● **Work to be completed**
Swap "top-left" for "upper-left" in the lines of the records starting at the beginning and ending at the line containing "0: (385, 315)", with both ends included. Return only those lines, otherwise unchanged.

(Collected data entries)
#####

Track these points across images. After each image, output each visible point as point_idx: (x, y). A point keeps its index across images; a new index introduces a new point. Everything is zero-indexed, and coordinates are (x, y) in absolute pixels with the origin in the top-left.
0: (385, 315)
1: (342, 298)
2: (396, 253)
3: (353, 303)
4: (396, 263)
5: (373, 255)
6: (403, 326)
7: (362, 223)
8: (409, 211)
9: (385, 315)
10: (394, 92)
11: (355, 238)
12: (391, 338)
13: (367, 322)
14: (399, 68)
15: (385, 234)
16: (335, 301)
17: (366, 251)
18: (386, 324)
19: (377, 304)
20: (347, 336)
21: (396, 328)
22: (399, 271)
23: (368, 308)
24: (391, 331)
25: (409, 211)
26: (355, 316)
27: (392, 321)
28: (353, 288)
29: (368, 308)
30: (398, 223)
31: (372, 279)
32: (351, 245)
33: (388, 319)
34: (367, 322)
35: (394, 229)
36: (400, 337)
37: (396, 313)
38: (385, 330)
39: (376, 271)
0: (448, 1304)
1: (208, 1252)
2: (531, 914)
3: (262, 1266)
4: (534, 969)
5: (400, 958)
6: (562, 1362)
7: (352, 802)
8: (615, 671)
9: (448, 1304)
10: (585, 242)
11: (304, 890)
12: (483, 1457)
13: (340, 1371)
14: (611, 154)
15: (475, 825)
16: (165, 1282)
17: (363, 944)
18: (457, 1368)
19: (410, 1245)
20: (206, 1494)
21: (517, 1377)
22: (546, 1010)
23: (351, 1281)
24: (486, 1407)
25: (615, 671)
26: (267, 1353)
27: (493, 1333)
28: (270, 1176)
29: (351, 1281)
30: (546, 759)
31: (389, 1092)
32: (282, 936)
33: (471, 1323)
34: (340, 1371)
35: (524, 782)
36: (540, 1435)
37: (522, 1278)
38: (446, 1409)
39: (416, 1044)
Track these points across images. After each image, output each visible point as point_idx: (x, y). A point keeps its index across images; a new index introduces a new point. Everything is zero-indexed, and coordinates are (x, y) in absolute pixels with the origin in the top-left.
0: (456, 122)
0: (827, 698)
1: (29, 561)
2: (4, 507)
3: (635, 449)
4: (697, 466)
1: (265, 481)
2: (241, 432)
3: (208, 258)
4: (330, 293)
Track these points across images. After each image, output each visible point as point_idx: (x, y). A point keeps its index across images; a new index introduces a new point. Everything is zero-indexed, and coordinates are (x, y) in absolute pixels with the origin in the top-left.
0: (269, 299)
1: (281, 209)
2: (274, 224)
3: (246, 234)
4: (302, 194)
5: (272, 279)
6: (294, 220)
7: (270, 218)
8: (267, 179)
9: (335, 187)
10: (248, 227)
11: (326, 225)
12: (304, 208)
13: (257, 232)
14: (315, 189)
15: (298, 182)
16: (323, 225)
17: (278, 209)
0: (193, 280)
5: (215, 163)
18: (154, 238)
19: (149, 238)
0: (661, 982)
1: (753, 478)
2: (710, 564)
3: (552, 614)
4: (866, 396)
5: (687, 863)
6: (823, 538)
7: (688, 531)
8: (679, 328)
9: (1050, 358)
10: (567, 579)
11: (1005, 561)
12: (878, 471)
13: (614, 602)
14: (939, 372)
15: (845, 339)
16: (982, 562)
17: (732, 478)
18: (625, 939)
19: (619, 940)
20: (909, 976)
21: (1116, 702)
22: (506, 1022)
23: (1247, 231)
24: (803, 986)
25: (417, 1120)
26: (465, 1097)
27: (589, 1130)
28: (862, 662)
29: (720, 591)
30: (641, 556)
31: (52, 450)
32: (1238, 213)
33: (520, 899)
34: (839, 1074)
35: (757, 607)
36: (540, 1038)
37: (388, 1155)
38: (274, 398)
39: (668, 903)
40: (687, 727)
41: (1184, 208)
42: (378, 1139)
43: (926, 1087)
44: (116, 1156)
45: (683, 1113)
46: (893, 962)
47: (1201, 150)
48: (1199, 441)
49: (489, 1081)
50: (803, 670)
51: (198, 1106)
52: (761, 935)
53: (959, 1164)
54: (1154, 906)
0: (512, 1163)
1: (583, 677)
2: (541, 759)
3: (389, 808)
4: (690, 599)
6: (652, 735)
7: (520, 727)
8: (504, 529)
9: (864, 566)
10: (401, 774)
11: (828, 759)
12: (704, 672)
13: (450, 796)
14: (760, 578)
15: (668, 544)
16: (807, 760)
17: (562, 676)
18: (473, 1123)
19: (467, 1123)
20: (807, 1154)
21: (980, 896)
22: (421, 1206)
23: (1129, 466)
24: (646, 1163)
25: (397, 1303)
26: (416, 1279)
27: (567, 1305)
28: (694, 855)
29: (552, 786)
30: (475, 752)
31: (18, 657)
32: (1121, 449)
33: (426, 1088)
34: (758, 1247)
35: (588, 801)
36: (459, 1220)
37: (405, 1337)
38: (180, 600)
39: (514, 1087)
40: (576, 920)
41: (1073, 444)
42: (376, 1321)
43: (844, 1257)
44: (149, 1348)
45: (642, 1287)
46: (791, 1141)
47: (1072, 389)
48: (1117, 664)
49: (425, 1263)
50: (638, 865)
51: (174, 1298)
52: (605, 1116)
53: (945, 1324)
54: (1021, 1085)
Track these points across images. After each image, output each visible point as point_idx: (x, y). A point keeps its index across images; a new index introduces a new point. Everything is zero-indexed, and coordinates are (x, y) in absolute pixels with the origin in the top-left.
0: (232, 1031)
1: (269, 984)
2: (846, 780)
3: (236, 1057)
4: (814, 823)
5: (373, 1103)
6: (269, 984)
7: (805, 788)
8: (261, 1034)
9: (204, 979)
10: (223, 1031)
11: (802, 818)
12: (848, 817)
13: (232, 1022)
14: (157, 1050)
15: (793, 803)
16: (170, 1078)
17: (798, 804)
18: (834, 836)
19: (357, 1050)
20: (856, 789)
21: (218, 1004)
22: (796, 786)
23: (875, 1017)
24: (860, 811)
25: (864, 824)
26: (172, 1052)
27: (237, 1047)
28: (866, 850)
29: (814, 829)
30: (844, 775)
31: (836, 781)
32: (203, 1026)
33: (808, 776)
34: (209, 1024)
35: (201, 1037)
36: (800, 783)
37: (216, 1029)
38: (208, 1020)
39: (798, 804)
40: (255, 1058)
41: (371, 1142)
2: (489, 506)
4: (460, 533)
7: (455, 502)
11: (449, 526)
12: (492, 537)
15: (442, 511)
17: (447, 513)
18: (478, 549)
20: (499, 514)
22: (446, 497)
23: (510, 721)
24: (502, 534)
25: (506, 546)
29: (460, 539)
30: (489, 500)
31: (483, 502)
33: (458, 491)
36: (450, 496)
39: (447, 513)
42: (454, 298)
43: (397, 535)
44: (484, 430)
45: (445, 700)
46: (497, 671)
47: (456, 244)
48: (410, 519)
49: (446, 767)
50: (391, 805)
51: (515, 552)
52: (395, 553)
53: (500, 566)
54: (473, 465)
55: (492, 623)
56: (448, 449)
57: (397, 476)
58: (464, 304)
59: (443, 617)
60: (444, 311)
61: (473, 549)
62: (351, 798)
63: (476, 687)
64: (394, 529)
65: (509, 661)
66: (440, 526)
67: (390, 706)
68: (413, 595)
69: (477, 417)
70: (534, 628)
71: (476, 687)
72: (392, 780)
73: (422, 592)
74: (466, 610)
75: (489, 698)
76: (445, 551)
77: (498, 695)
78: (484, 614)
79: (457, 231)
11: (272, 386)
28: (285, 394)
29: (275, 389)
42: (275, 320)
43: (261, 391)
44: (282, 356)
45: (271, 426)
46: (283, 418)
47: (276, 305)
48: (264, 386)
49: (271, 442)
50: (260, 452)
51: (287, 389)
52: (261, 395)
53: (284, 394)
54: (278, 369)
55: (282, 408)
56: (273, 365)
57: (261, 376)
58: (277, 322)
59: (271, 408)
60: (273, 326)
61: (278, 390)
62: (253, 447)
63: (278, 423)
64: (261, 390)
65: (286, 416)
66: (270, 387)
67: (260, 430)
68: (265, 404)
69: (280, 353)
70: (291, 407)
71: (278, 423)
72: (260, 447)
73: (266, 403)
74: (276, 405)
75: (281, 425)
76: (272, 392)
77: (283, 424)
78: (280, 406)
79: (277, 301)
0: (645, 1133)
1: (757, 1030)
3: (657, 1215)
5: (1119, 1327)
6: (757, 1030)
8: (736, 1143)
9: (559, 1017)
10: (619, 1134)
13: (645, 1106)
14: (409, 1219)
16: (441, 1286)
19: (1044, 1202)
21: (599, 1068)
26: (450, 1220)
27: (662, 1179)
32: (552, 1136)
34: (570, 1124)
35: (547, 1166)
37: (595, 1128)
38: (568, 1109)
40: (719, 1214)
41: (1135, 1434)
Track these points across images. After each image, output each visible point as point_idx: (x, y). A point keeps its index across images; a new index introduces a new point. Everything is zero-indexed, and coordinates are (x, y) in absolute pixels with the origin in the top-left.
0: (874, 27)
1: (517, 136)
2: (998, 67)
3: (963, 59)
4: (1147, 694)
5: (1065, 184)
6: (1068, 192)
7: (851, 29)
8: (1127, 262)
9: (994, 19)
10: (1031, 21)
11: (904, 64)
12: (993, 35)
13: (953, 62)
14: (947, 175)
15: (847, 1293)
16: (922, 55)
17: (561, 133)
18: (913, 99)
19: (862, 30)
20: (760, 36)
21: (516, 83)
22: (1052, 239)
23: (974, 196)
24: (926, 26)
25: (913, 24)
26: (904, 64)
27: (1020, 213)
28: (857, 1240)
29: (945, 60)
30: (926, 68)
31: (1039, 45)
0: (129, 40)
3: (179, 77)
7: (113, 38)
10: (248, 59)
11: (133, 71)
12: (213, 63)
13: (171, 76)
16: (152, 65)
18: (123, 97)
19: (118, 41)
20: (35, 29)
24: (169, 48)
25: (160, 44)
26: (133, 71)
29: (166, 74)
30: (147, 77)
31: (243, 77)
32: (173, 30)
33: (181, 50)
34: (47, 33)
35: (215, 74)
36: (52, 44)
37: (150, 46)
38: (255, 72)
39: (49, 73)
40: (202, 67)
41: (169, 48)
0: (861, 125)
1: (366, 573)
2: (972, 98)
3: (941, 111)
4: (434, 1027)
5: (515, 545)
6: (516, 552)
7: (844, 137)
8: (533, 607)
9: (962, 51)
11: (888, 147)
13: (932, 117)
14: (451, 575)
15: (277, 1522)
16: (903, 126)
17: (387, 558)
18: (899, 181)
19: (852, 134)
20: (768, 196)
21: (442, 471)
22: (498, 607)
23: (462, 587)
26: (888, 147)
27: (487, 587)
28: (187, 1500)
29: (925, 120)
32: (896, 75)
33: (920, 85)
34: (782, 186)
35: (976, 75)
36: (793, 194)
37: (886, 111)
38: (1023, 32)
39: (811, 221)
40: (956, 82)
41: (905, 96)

#####

● **The solution**
Track these points across images. After each image, output each visible point as point_idx: (x, y). A point keeps its index across images; a new index introduces a new point. Everything is zero-indexed, and coordinates are (x, y) in absolute pixels with the origin in the upper-left.
0: (385, 315)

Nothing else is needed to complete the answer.